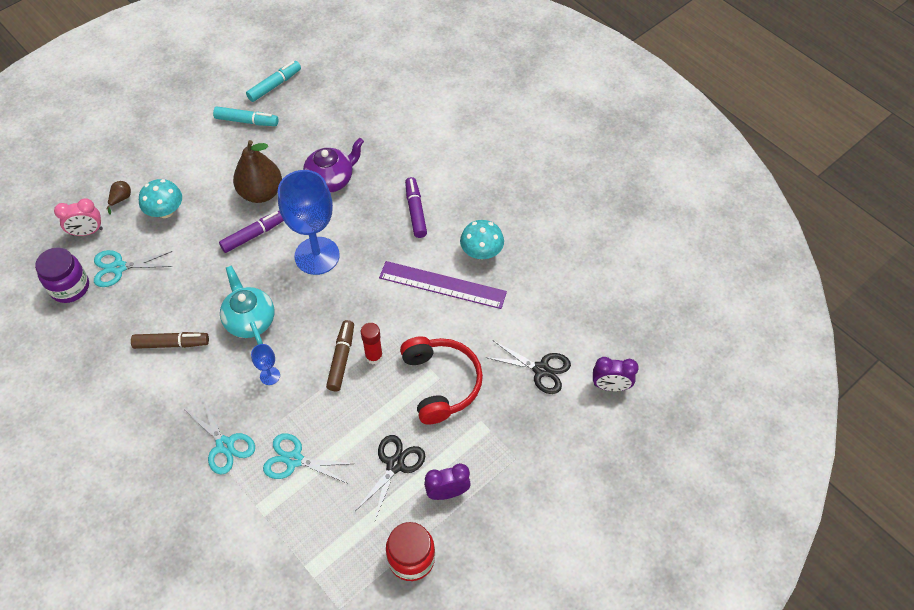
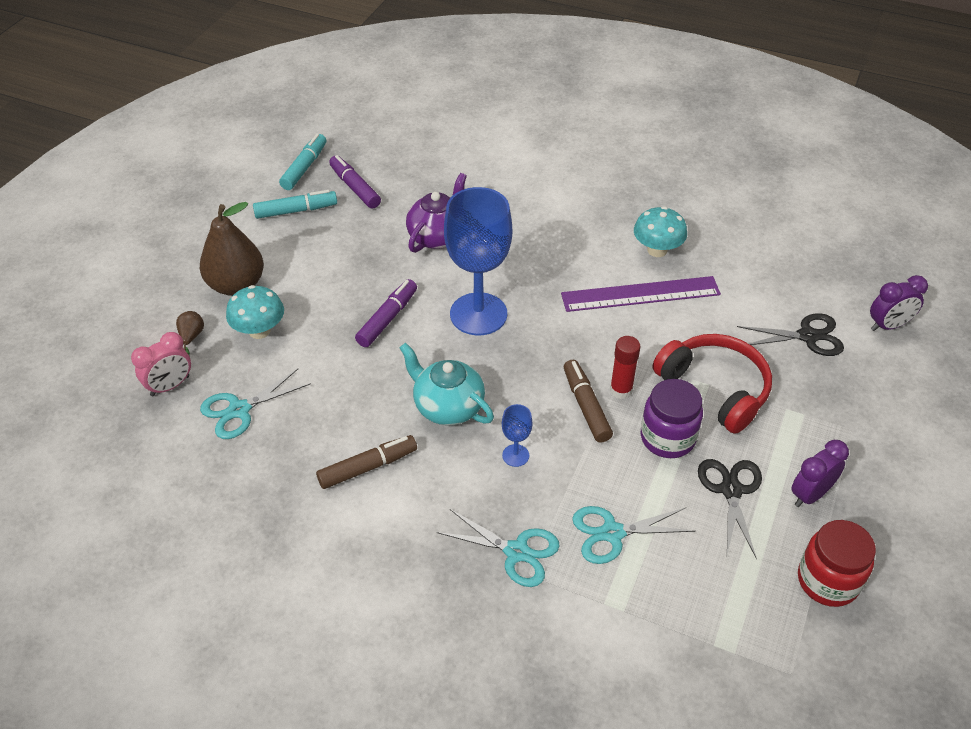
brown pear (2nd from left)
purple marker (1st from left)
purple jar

## Work item
Each line that contains the string "purple" should be copied from the data above.

## Reply
purple marker (1st from left)
purple jar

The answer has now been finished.